> WHAT YOU SHOULD DO
Below are the records; copy exactly the stretch from the line containing "camera: 10 degrees left, 10 degrees up" through the line containing "rotate: cobalt robot", both ends included, and nothing else.

> RECORD EXTRACTS
◆ ◆ ◆ ◆
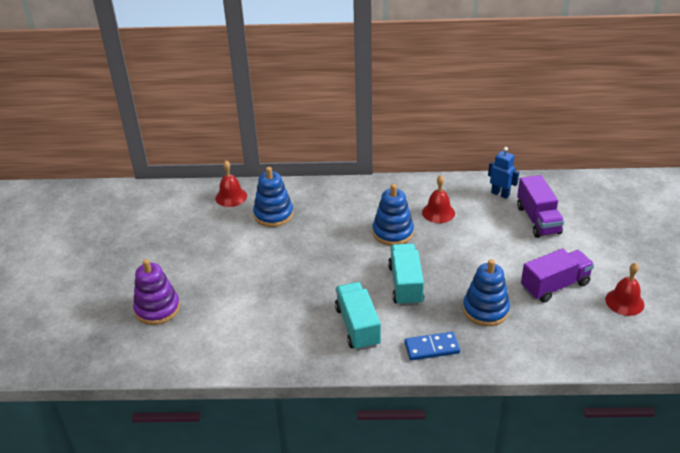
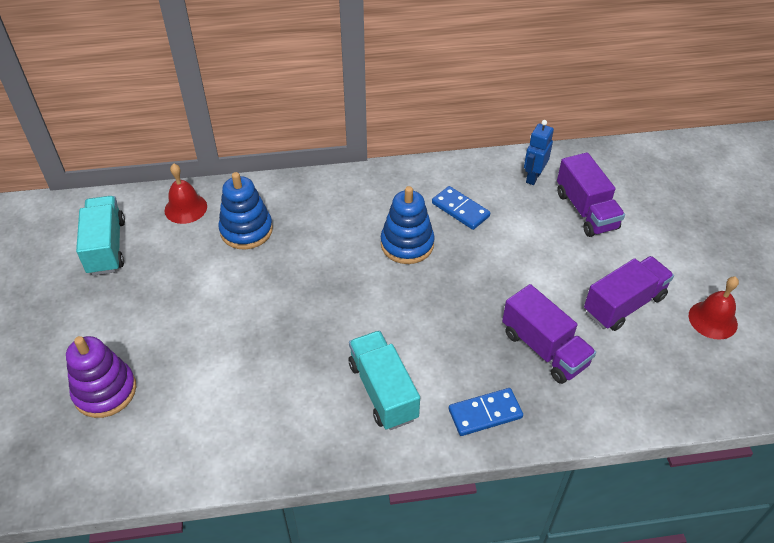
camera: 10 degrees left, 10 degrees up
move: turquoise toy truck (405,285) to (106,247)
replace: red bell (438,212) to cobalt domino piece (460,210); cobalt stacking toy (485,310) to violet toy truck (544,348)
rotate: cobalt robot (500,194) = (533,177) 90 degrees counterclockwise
◆ ◆ ◆ ◆
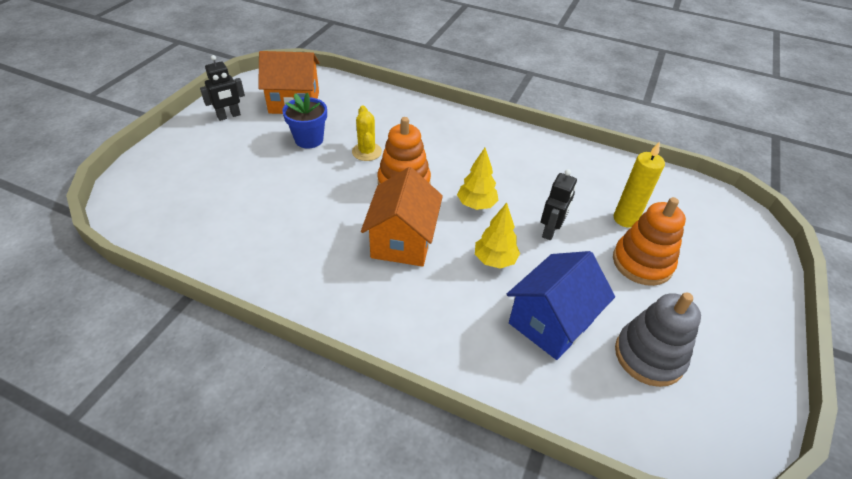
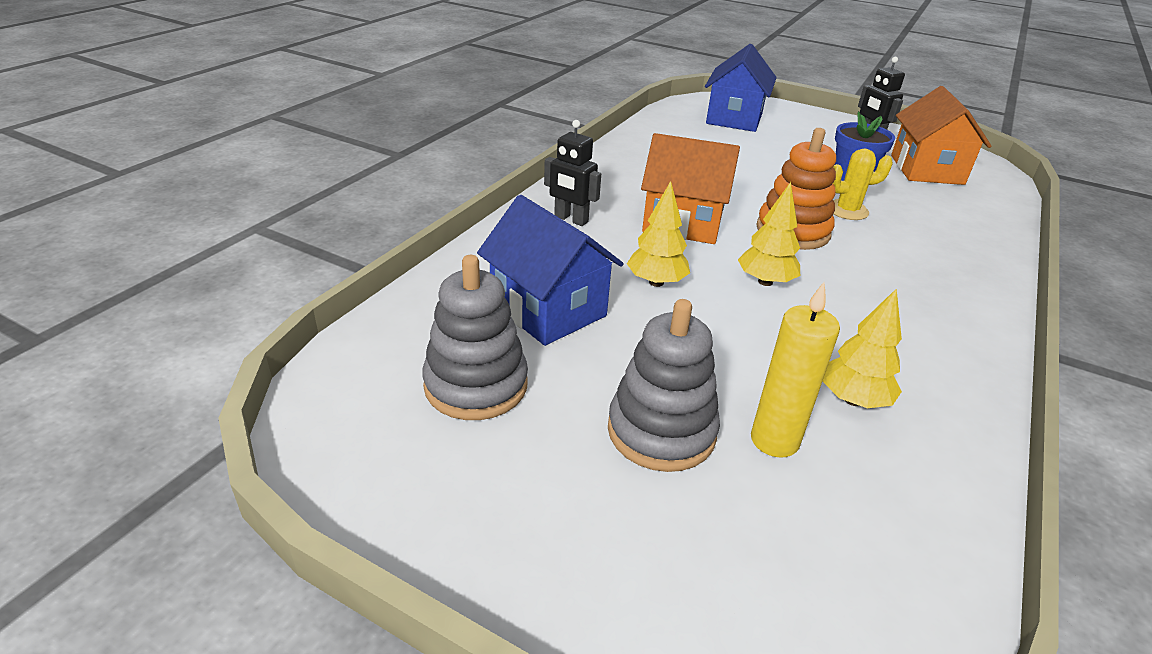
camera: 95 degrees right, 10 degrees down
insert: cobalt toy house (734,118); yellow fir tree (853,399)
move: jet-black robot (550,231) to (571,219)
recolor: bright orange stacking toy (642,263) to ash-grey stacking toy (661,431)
◆ ◆ ◆ ◆
> SOLVED EXERCISE
camera: 10 degrees left, 10 degrees up
move: turquoise toy truck (405,285) to (106,247)
replace: red bell (438,212) to cobalt domino piece (460,210); cobalt stacking toy (485,310) to violet toy truck (544,348)
rotate: cobalt robot (500,194) = (533,177) 90 degrees counterclockwise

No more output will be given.